* EXERCISE BRIEF
Which lines below hold the word "flashlight"? Report each one.

[Object matching data]
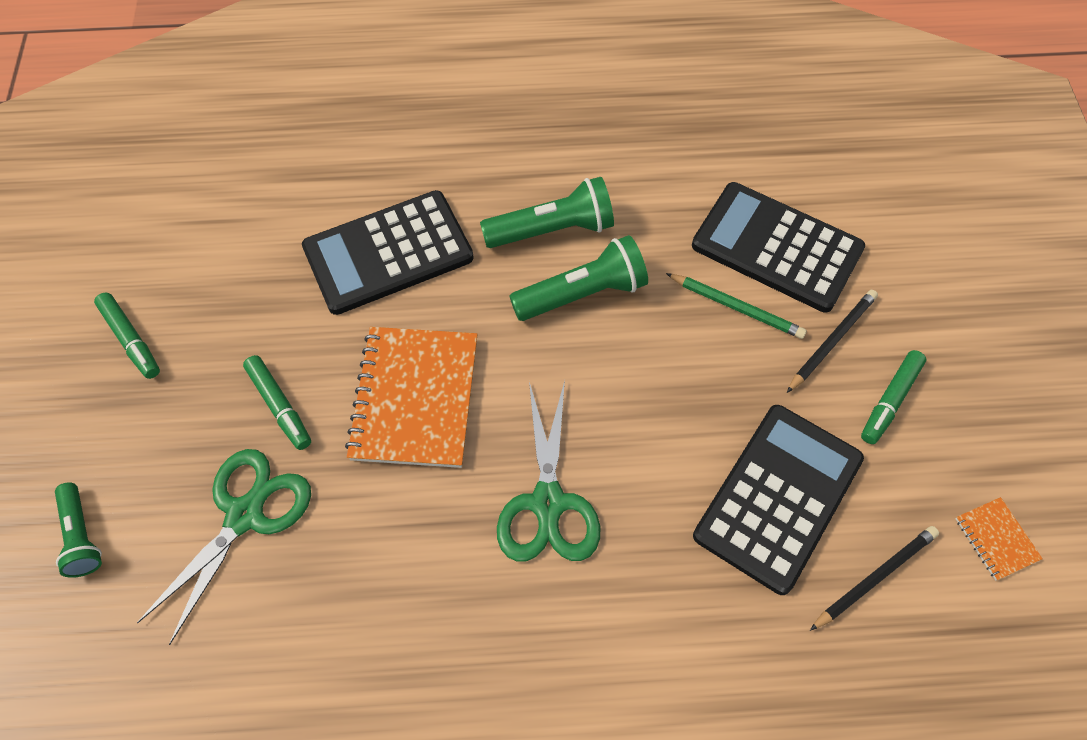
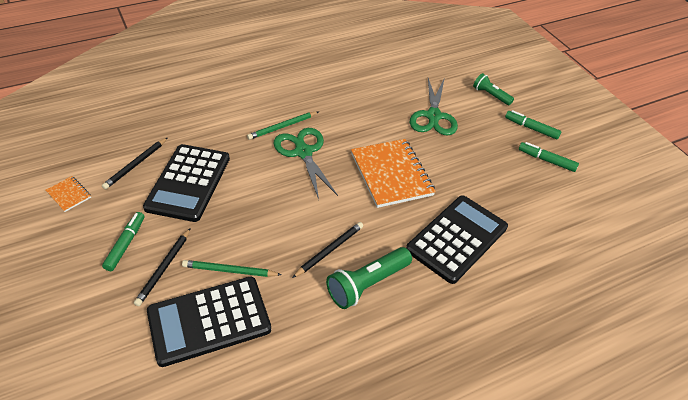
camera: 155 degrees right, 15 degrees down
(279, 406) = (453, 154): green marker -> green marker (531, 128)
(564, 590) = (282, 127): none -> green pencil
(582, 293) = (329, 250): green flashlight -> black pencil
(777, 247) = (209, 321): black calculator -> black calculator turned 150 degrees clockwise

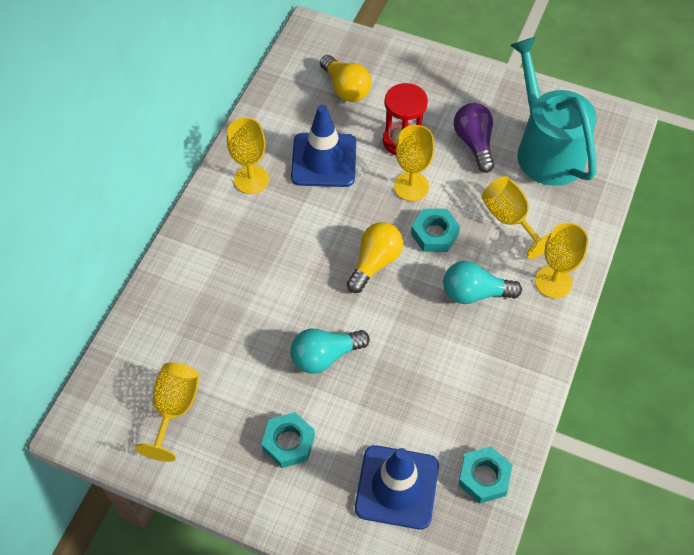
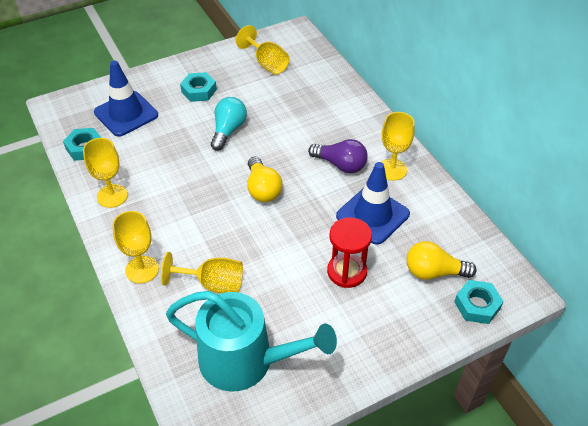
camera: 130 degrees right, 10 degrees down
(411, 186) = (300, 248): yellow goblet -> yellow goblet (112, 196)
(434, 234) = (249, 233): turquoise nut -> turquoise nut (477, 305)
(474, 143) = (300, 315): purple light bulb -> purple light bulb (340, 165)
(474, 293) = (185, 222): turquoise light bulb -> none

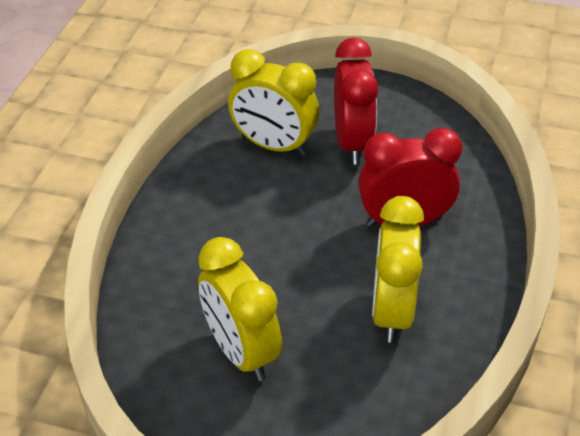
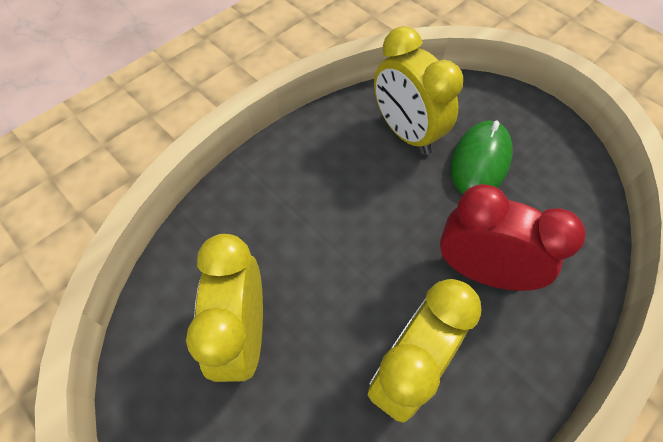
camera: 30 degrees right, 15 degrees up
(352, 143) = (480, 161): red clock -> green mouse

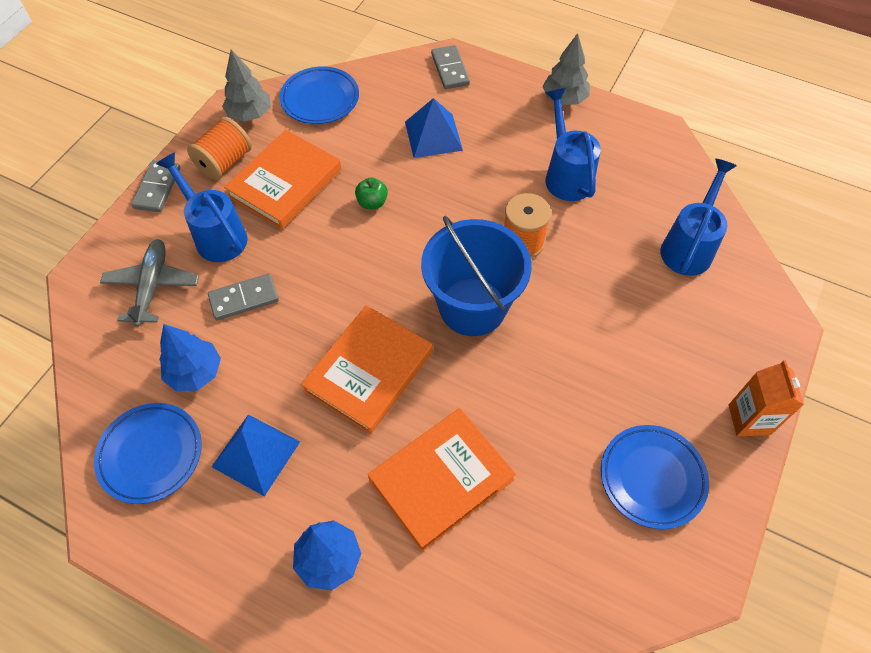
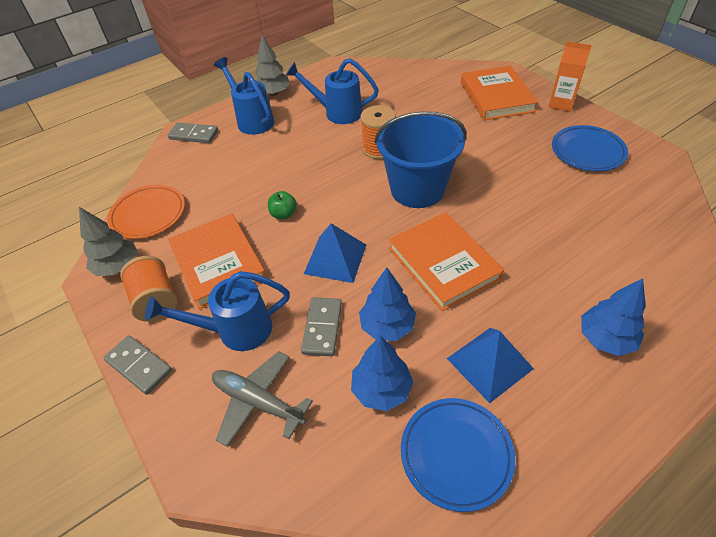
camera: 60 degrees left, 10 degrees down
(266, 350) = (387, 326): none -> blue tree
(320, 99) = (148, 214): blue plate -> orange plate
(433, 135) = (248, 162): blue pyramid -> blue pyramid (335, 259)
(441, 479) = (555, 250): orange book -> orange book (496, 97)
(689, 246) = (429, 84): blue watering can -> blue watering can (252, 120)

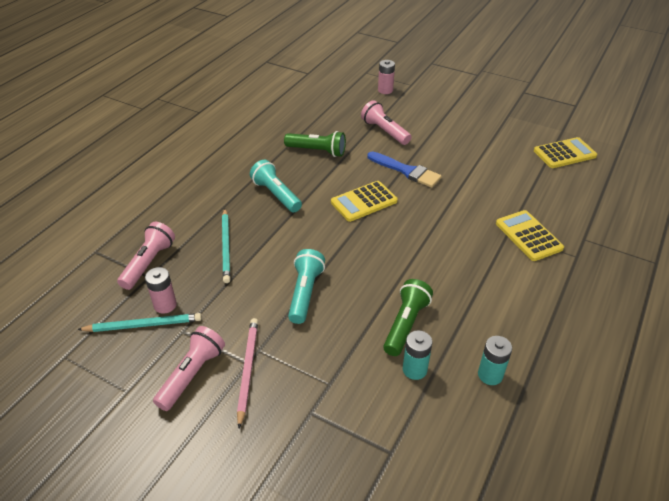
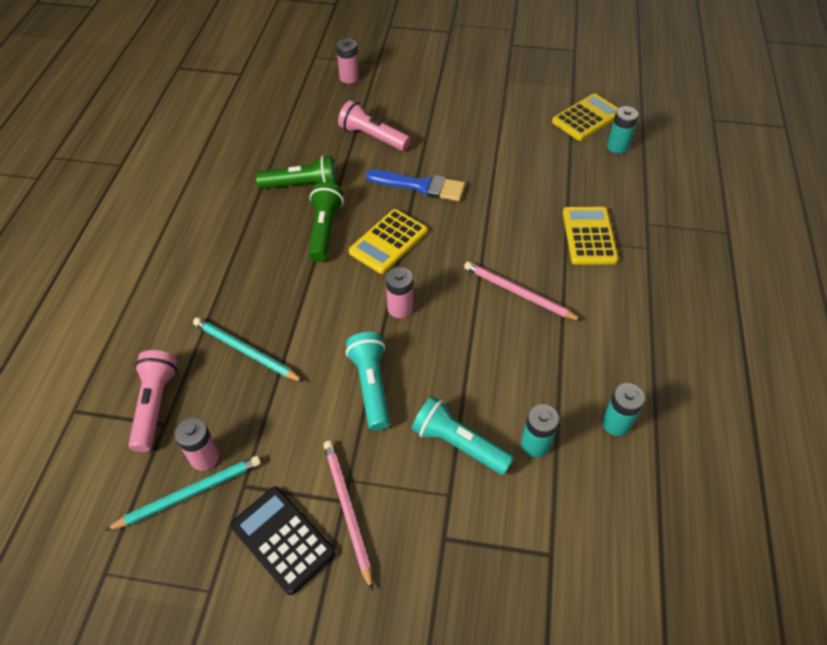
camera: 20 degrees left, 10 degrees up
(192, 374) = (282, 539): pink flashlight -> black calculator
(226, 246) = (246, 351): turquoise pencil -> turquoise pencil turned 150 degrees clockwise
(276, 194) = (277, 261): turquoise flashlight -> turquoise flashlight (458, 443)
(351, 247) = (400, 308): none -> pink battery
(406, 324) = (502, 390): green flashlight -> green flashlight (325, 230)
(450, 261) = (519, 293): none -> pink pencil
(528, 236) = (589, 236): yellow calculator -> yellow calculator turned 45 degrees clockwise
(582, 179) = (617, 146): none -> turquoise battery

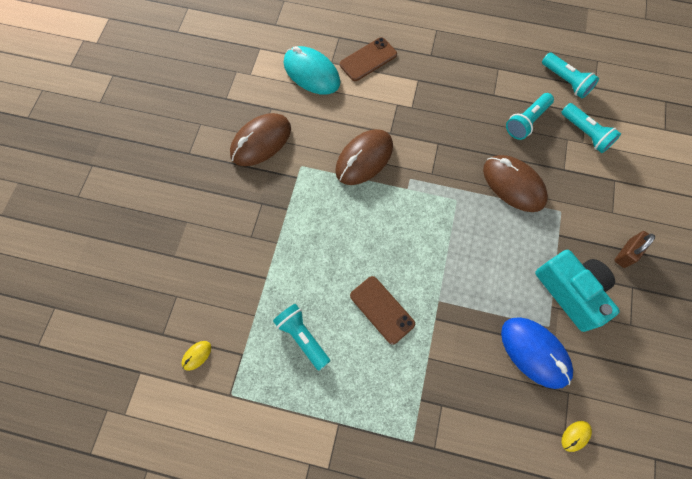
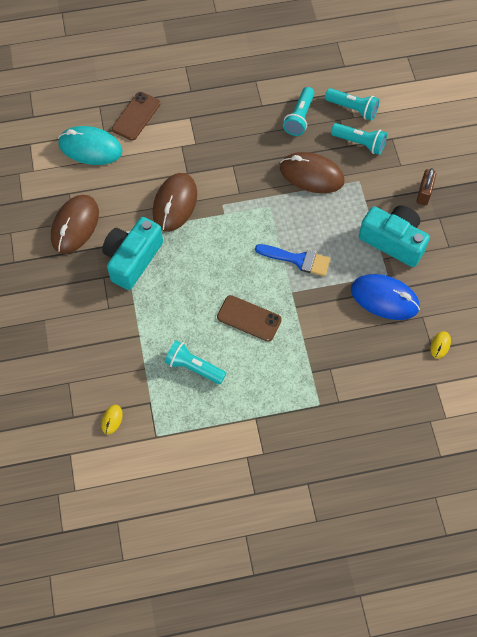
camera: 25 degrees left, 5 degrees down
(297, 197) = (132, 259): none -> turquoise camera
(460, 268) = (298, 260): none -> blue brush
(565, 81) = (318, 70): turquoise flashlight -> turquoise flashlight (359, 143)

* THE ANSWER
(582, 293) = (329, 250): green flashlight -> black pencil
(192, 374) = (282, 539): pink flashlight -> black calculator
(276, 194) = (277, 261): turquoise flashlight -> turquoise flashlight (458, 443)
(406, 324) = (502, 390): green flashlight -> green flashlight (325, 230)
(565, 81) = (318, 70): turquoise flashlight -> turquoise flashlight (359, 143)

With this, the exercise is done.